**THE TASK:**
Using the records below, transcribe word for word the stretch from the line that contains "(438, 367) = (459, 300): none -> yellow cone" through the line that contains "(765, 373) = (709, 258): pink", both end lines included, and nothing else.

━━ EXCERPTED DATA ━━

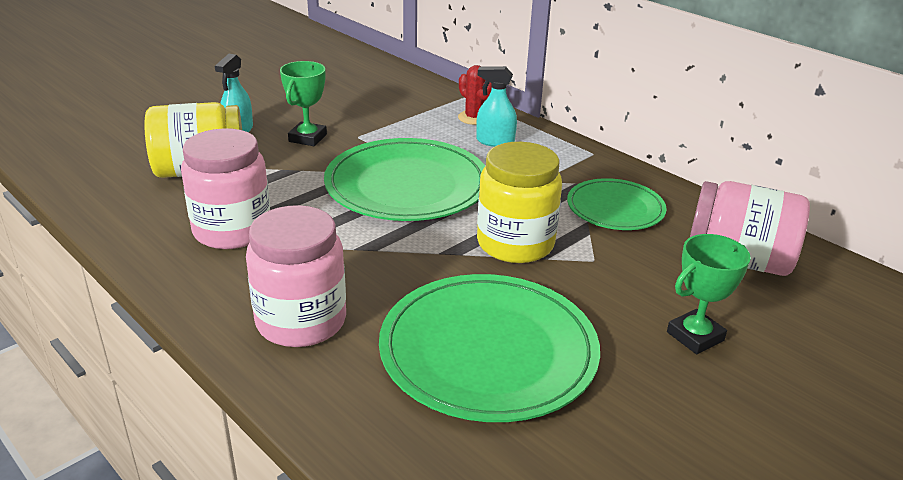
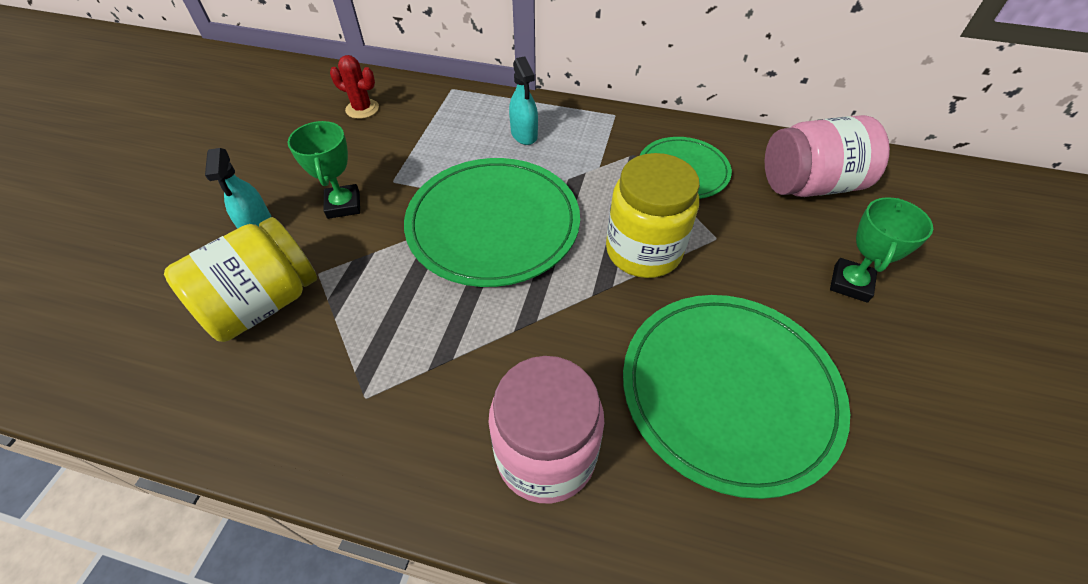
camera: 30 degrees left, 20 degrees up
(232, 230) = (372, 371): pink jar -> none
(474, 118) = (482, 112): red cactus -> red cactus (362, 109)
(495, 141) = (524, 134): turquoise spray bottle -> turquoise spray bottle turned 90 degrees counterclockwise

━━━
━━ EXCERPTED DATA ━━

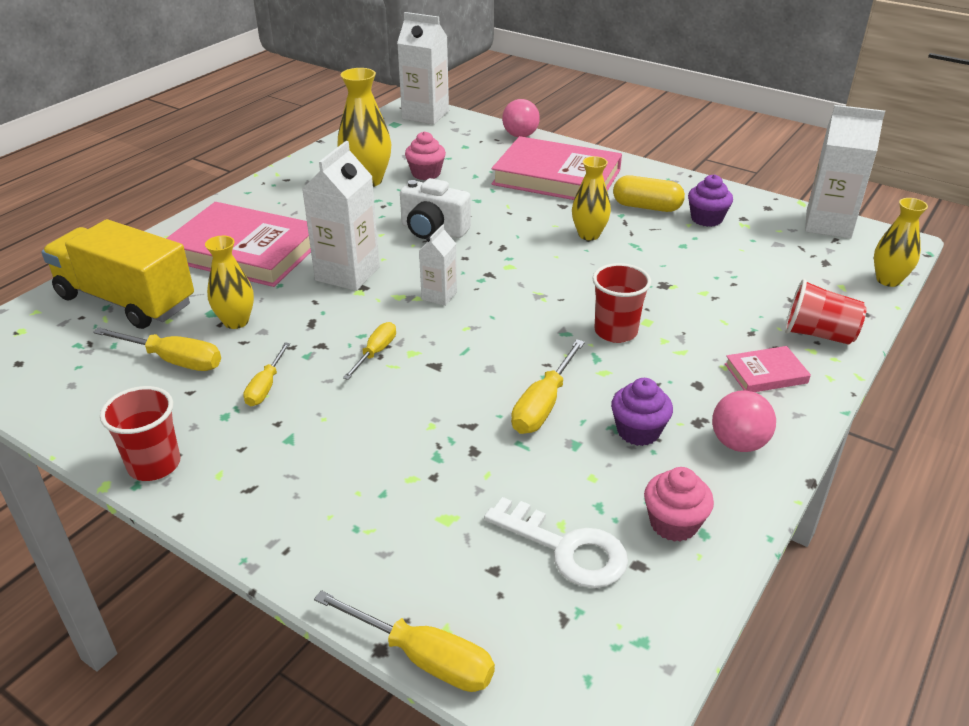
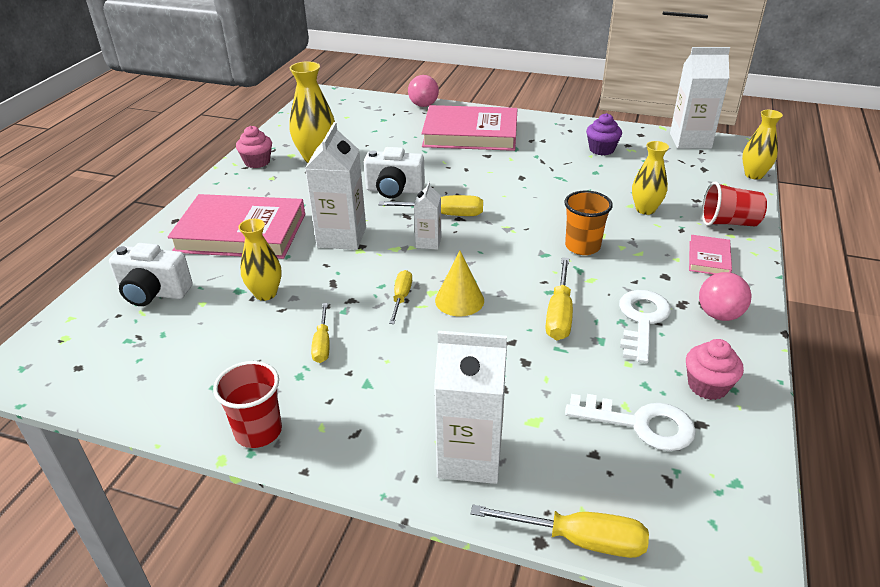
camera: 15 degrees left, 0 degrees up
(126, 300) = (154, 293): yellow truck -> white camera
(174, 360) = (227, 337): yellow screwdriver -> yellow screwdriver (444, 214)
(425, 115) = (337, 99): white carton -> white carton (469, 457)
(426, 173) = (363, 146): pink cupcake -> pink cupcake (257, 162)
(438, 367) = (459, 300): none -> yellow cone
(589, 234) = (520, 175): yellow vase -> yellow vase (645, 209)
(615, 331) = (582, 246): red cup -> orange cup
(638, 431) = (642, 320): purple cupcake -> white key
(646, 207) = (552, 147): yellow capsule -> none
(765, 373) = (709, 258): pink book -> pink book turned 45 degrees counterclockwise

━━━

**RESPONSE TO THIS EXERCISE:**
(438, 367) = (459, 300): none -> yellow cone
(589, 234) = (520, 175): yellow vase -> yellow vase (645, 209)
(615, 331) = (582, 246): red cup -> orange cup
(638, 431) = (642, 320): purple cupcake -> white key
(646, 207) = (552, 147): yellow capsule -> none
(765, 373) = (709, 258): pink book -> pink book turned 45 degrees counterclockwise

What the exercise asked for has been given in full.